## Exercise details
Could you switch "brown rocky mountain" to "snowy rocky mountain" in the lines of the records that begin at the one containing "Positioned to the" and stop after the one containing "Question: From the image, what", leaving everything else unchanged and omitting the picture?

## Data shown
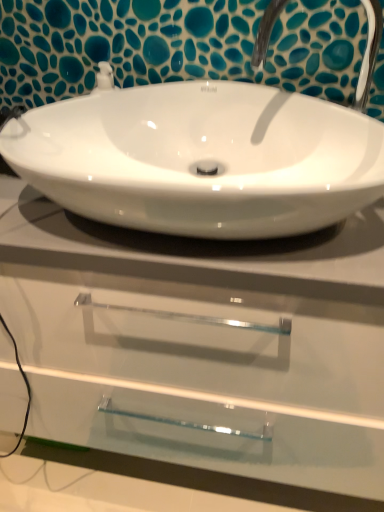
Question: Is the position of satin nickel faucet at upper center more distant than that of white glossy countertop at center?

Choices:
 (A) no
 (B) yes

Answer: (B)

Question: Is satin nickel faucet at upper center in front of white glossy countertop at center?

Choices:
 (A) yes
 (B) no

Answer: (B)

Question: Would you consider satin nickel faucet at upper center to be distant from white glossy countertop at center?

Choices:
 (A) no
 (B) yes

Answer: (A)

Question: Is satin nickel faucet at upper center smaller than white glossy countertop at center?

Choices:
 (A) yes
 (B) no

Answer: (A)

Question: Does satin nickel faucet at upper center appear on the right side of white glossy countertop at center?

Choices:
 (A) yes
 (B) no

Answer: (A)

Question: Considering the relative sizes of satin nickel faucet at upper center and white glossy countertop at center in the image provided, is satin nickel faucet at upper center bigger than white glossy countertop at center?

Choices:
 (A) no
 (B) yes

Answer: (A)

Question: Is white glossy sink at center placed right next to satin nickel faucet at upper center?

Choices:
 (A) no
 (B) yes

Answer: (A)

Question: Considering the relative positions of white glossy sink at center and satin nickel faucet at upper center in the image provided, is white glossy sink at center behind satin nickel faucet at upper center?

Choices:
 (A) no
 (B) yes

Answer: (A)

Question: From the image's perspective, would you say white glossy sink at center is positioned over satin nickel faucet at upper center?

Choices:
 (A) yes
 (B) no

Answer: (B)

Question: Can we say white glossy sink at center lies outside satin nickel faucet at upper center?

Choices:
 (A) no
 (B) yes

Answer: (B)

Question: Is white glossy sink at center in front of satin nickel faucet at upper center?

Choices:
 (A) no
 (B) yes

Answer: (B)

Question: Can you confirm if white glossy sink at center is thinner than satin nickel faucet at upper center?

Choices:
 (A) yes
 (B) no

Answer: (B)

Question: From a real-world perspective, is white glossy sink at center located beneath white glossy countertop at center?

Choices:
 (A) no
 (B) yes

Answer: (A)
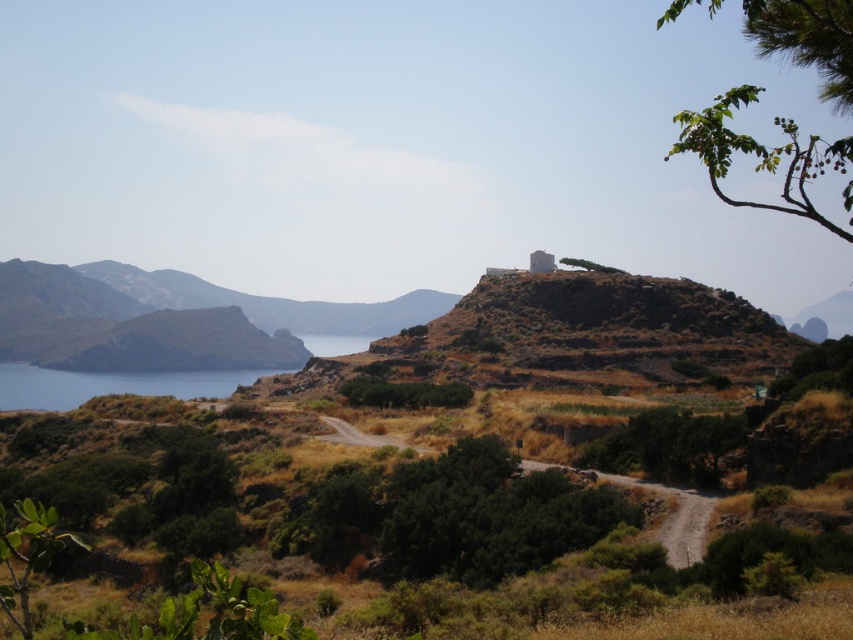
Can you confirm if blue water at lower left is positioned below brown dirt road at center?

Indeed, blue water at lower left is positioned under brown dirt road at center.

Is the position of blue water at lower left less distant than that of brown dirt road at center?

No, it is not.

I want to click on blue water at lower left, so pyautogui.click(x=109, y=385).

Locate an element on the screen. This screenshot has width=853, height=640. blue water at lower left is located at coordinates (109, 385).

Is green leafy branch at upper right shorter than brown dirt road at center?

Incorrect, green leafy branch at upper right's height does not fall short of brown dirt road at center's.

Is the position of green leafy branch at upper right less distant than that of brown dirt road at center?

Yes.

Describe the element at coordinates (766, 156) in the screenshot. I see `green leafy branch at upper right` at that location.

This screenshot has width=853, height=640. What are the coordinates of `green leafy branch at upper right` in the screenshot? It's located at (766, 156).

Between point (123, 352) and point (787, 205), which one is positioned behind?

Point (123, 352)

Between brown rocky mountain at left and green leafy branch at upper right, which one appears on the right side from the viewer's perspective?

Positioned to the right is green leafy branch at upper right.

Is point (13, 273) closer to viewer compared to point (737, 97)?

No.

I want to click on brown rocky mountain at left, so click(x=172, y=320).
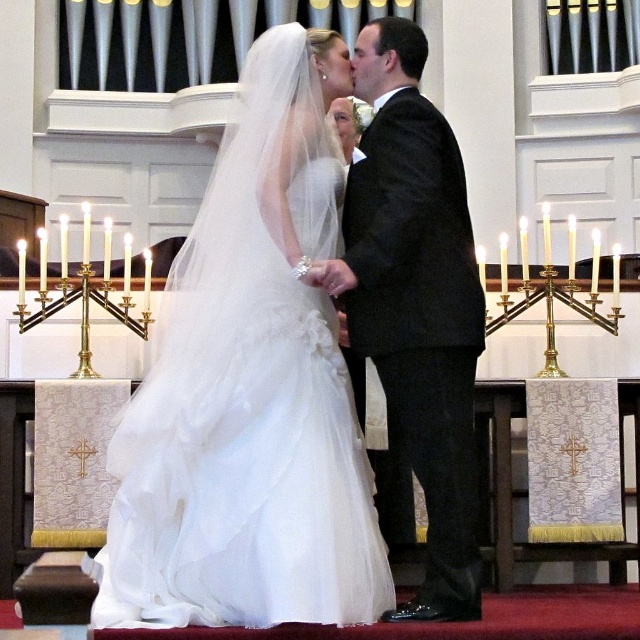
Question: From the image, what is the correct spatial relationship of white tulle dress at center in relation to black satin suit at center?

Choices:
 (A) above
 (B) below

Answer: (A)

Question: Is white tulle dress at center to the right of black satin suit at center from the viewer's perspective?

Choices:
 (A) no
 (B) yes

Answer: (A)

Question: Which of the following is the closest to the observer?

Choices:
 (A) white tulle dress at center
 (B) black satin suit at center

Answer: (A)

Question: Which object appears closest to the camera in this image?

Choices:
 (A) black satin suit at center
 (B) white tulle dress at center

Answer: (B)

Question: Is white tulle dress at center positioned in front of black satin suit at center?

Choices:
 (A) yes
 (B) no

Answer: (A)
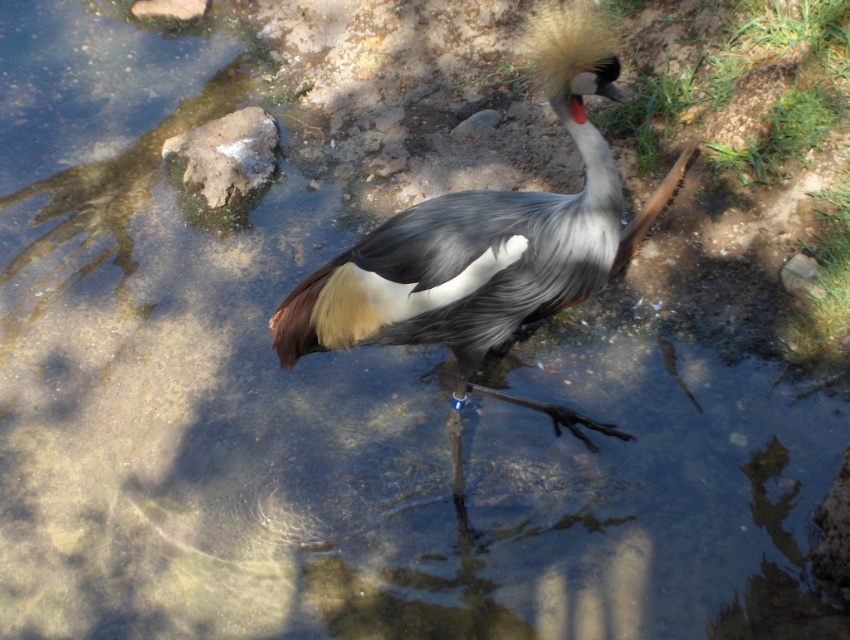
Locate an element on the screen. This screenshot has height=640, width=850. gray feathered bird at center is located at coordinates (488, 243).

Is point (599, 77) in front of point (796, 278)?

Yes, point (599, 77) is closer to viewer.

Image resolution: width=850 pixels, height=640 pixels. What are the coordinates of `gray feathered bird at center` in the screenshot? It's located at (488, 243).

Is smooth gray rock at upper left taller than smooth beige rock at upper left?

Indeed, smooth gray rock at upper left has a greater height compared to smooth beige rock at upper left.

Between point (233, 184) and point (197, 10), which one is positioned in front?

Point (233, 184)

Identify the location of smooth gray rock at upper left. (225, 156).

Is smooth gray rock at upper left shorter than gray rock at lower right?

In fact, smooth gray rock at upper left may be taller than gray rock at lower right.

You are a GUI agent. You are given a task and a screenshot of the screen. Output one action in this format:
    pyautogui.click(x=<x>, y=<y>)
    Task: Click on the smooth gray rock at upper left
    The height and width of the screenshot is (640, 850).
    Given the screenshot: What is the action you would take?
    pyautogui.click(x=225, y=156)

Locate an element on the screen. smooth gray rock at upper left is located at coordinates (225, 156).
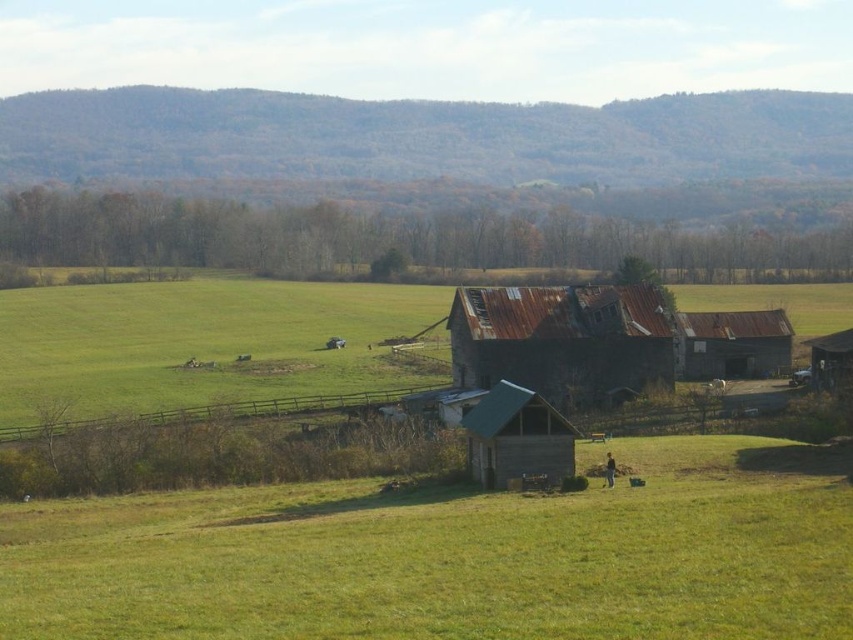
You are planning to store a large farming equipment. Which of the two structures, the rusty metal barn at center or the rusty metal hut at center, would be more suitable based on their sizes?

The rusty metal barn at center is larger in size than the rusty metal hut at center, making it more suitable for storing large farming equipment.

You are standing at the point with coordinates (x=454, y=556) in the image. What is the immediate terrain beneath your feet?

The immediate terrain beneath your feet at point (x=454, y=556) is green grassy field at lower center.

## Solution to this problem
Positioned to the right is green leafy branch at upper right.

Is point (13, 273) closer to viewer compared to point (737, 97)?

No.

I want to click on snowy rocky mountain at left, so click(x=172, y=320).
Question: From the image, what is the correct spatial relationship of white tulle dress at center in relation to black satin suit at center?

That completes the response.